Task goal: Write out exactly the lines below that run from the one containing "ENC3 pin CLK: 14 -> 6" through the one containing "OLED3 pin SCL: 15 -> 2", both included, with no other lines.

Data to process:
------------------------------------------------------------

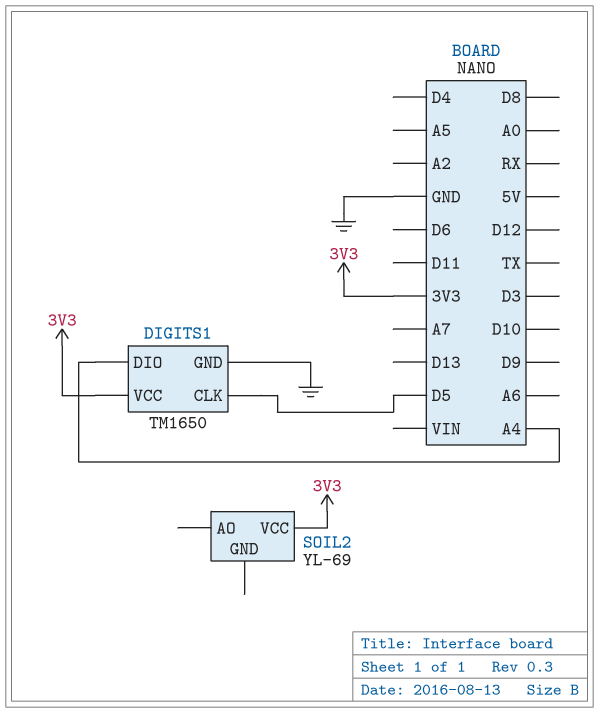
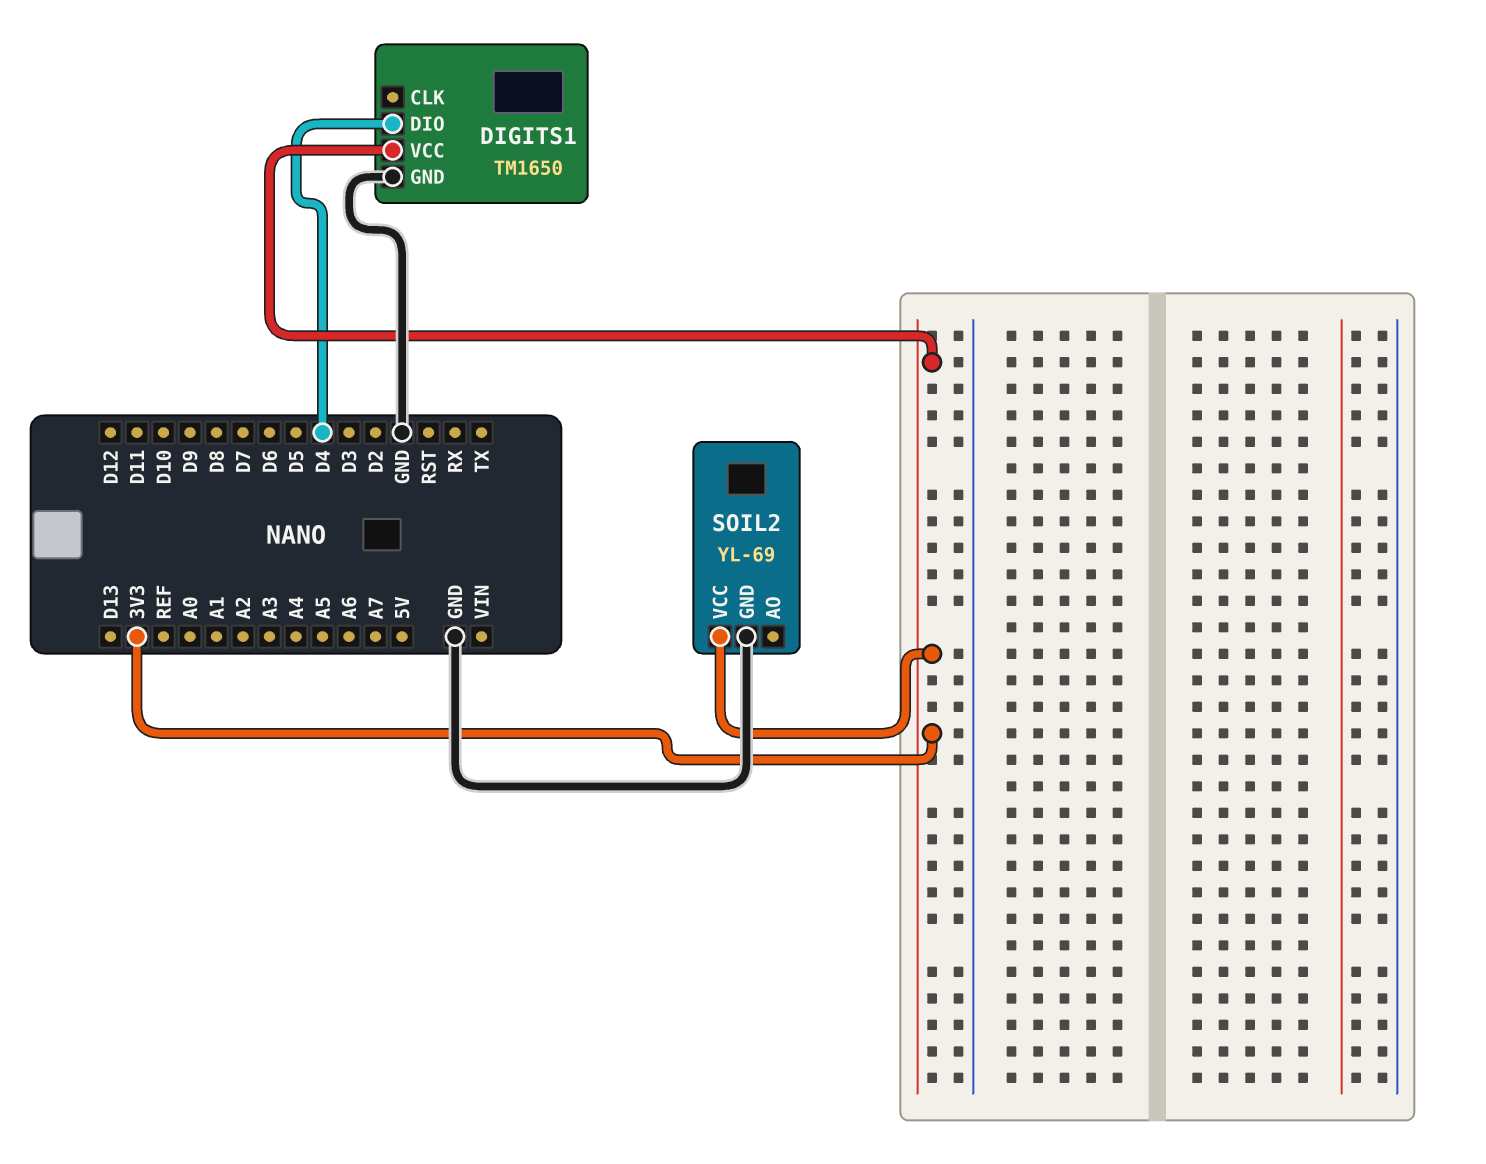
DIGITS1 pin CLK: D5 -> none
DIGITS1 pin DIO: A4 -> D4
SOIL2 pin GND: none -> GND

------------------------------------------------------------

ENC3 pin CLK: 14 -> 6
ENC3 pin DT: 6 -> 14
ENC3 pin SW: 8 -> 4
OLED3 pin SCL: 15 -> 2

------------------------------------------------------------

Exercise answer:
ENC3 pin CLK: 14 -> 6
ENC3 pin DT: 6 -> 14
ENC3 pin SW: 8 -> 4
OLED3 pin SCL: 15 -> 2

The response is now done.